> **EXERCISE GOAL**
Would you print all of the entries exactly, please, but without their pictures?

> **DATA RECORDS**

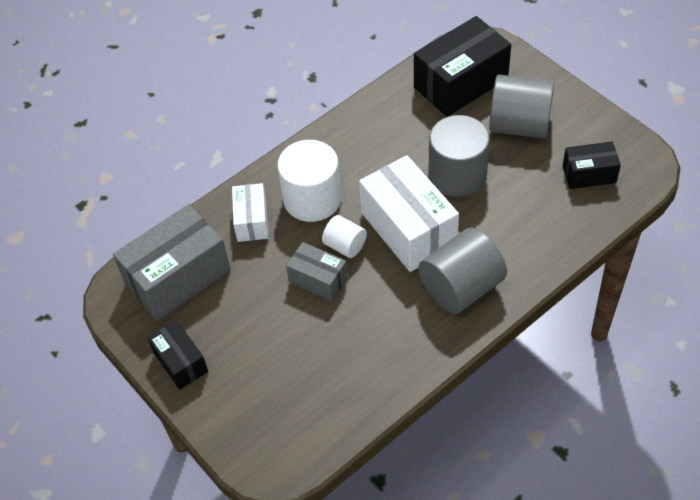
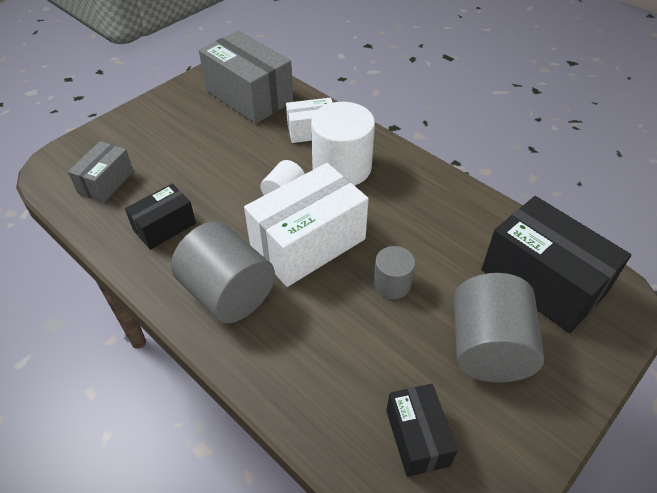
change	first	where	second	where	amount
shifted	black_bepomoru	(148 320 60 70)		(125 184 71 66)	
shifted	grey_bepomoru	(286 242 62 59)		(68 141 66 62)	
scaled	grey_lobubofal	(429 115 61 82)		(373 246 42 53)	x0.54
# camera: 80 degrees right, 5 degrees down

> **RESULT FOR THIS TASK**
change	first	where	second	where	amount
shifted	black_bepomoru	(148 320 60 70)		(125 184 71 66)	
shifted	grey_bepomoru	(286 242 62 59)		(68 141 66 62)	
scaled	grey_lobubofal	(429 115 61 82)		(373 246 42 53)	x0.54
# camera: 80 degrees right, 5 degrees down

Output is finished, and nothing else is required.